**Data to use**.

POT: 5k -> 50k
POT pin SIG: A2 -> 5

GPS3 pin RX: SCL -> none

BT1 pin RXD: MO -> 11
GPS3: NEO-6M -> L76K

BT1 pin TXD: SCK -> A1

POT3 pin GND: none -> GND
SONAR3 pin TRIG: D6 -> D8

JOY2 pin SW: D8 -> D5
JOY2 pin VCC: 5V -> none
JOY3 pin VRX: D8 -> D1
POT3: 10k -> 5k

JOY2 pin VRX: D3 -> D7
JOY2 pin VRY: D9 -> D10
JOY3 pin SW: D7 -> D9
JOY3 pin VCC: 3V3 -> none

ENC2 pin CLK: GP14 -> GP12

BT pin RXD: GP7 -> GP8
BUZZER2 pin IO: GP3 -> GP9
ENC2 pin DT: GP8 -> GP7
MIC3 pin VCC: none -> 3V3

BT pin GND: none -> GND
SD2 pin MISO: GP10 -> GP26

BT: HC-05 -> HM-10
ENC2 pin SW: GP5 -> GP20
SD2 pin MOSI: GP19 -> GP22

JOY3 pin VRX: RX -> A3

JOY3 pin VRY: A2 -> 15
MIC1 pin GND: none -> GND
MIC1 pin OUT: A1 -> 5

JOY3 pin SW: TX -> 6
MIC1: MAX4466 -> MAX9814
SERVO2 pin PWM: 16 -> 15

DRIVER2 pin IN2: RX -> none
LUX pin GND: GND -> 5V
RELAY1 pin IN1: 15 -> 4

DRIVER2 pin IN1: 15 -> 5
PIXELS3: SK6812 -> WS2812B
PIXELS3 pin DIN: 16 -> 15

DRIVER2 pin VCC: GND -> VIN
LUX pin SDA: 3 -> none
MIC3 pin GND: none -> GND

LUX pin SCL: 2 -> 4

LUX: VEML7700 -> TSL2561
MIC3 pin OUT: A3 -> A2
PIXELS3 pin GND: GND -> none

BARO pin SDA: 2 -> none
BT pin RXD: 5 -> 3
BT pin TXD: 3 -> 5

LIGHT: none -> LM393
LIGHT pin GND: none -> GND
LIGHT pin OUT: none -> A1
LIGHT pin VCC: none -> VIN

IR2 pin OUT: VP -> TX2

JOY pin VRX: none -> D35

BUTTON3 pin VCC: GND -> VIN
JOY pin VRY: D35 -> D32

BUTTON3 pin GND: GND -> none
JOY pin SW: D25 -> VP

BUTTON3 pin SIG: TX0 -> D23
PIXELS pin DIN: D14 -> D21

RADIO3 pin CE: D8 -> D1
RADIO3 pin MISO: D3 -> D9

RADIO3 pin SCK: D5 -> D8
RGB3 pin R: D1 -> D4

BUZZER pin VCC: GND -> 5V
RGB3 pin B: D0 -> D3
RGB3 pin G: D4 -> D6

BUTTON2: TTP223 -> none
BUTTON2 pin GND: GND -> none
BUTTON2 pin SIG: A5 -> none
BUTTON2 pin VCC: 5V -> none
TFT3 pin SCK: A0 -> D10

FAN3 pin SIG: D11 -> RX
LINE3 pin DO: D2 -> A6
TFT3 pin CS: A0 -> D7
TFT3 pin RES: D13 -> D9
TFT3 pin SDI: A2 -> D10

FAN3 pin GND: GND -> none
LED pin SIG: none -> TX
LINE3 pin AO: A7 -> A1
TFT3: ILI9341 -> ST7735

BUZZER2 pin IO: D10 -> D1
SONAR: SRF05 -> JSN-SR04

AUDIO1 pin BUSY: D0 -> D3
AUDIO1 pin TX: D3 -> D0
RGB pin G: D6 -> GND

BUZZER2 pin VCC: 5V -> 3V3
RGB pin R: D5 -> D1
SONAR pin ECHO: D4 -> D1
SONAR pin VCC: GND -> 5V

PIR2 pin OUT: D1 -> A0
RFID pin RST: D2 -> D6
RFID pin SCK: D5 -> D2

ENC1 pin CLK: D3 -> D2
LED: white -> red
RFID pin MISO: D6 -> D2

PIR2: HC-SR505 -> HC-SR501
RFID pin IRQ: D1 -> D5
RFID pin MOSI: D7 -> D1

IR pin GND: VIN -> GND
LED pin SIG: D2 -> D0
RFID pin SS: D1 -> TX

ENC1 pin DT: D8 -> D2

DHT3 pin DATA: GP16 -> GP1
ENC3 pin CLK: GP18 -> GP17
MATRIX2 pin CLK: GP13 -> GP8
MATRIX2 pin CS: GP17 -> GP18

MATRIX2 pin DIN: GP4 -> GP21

**Work order**. Please give the number of lines above that hold the word "MISO", and only that number.

**Exercise response**. 3